Material for this task Block Start

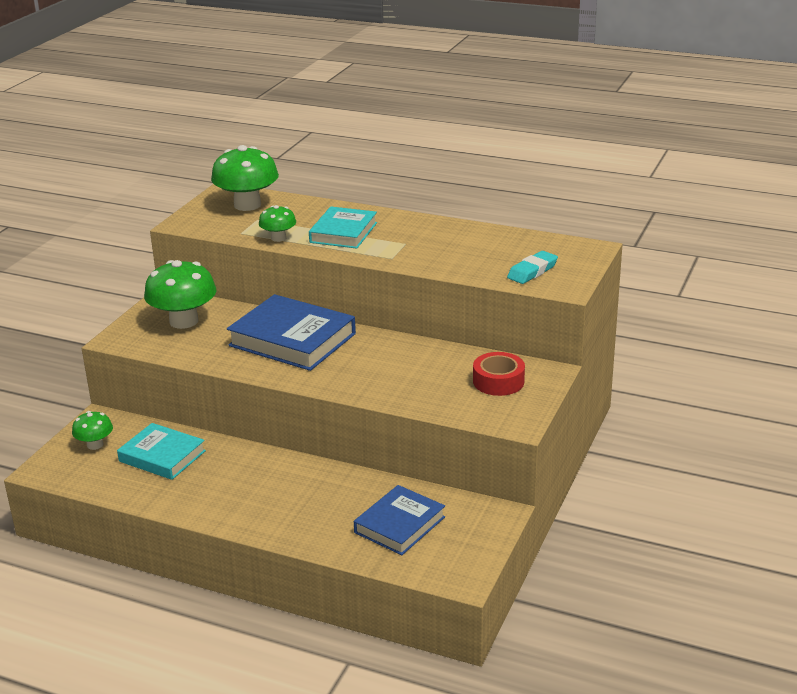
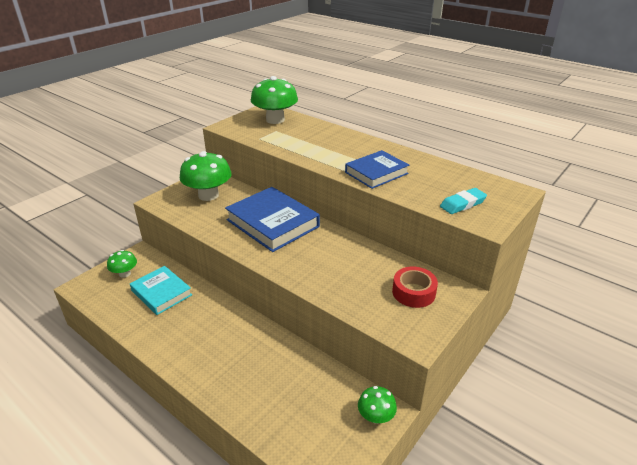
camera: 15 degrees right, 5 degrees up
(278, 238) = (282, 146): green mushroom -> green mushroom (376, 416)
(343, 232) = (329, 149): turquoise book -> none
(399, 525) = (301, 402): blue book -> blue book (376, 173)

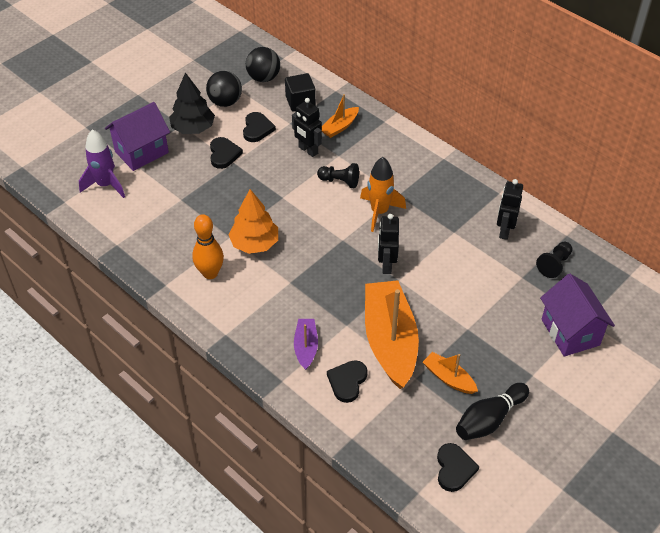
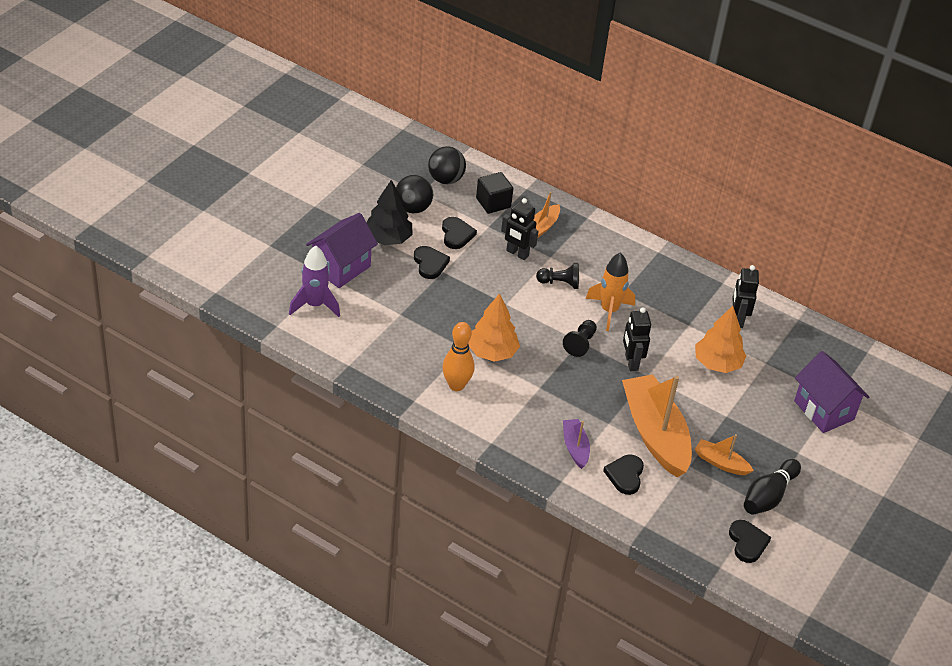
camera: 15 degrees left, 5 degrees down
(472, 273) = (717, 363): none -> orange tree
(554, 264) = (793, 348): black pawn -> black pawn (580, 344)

Material for this task Block End
Material for this task Block Start

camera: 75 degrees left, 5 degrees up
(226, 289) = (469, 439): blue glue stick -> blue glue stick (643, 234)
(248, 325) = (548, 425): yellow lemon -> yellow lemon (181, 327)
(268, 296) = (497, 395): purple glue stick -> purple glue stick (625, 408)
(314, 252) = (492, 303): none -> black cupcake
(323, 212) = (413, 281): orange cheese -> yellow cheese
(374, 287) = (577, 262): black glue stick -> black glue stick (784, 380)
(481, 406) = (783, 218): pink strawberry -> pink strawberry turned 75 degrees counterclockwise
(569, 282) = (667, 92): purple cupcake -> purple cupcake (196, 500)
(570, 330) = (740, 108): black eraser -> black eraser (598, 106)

Material for this task Block End

- Aim of the task -
Return only the part above that opens with the line containing "camera: 15 degrees right, 5 degrees up" and closes with the line containing "(554, 264) = (793, 348): black", exactly and with both ends, skipping the pictures.

- Solution -
camera: 15 degrees right, 5 degrees up
(278, 238) = (282, 146): green mushroom -> green mushroom (376, 416)
(343, 232) = (329, 149): turquoise book -> none
(399, 525) = (301, 402): blue book -> blue book (376, 173)

camera: 15 degrees left, 5 degrees down
(472, 273) = (717, 363): none -> orange tree
(554, 264) = (793, 348): black pawn -> black pawn (580, 344)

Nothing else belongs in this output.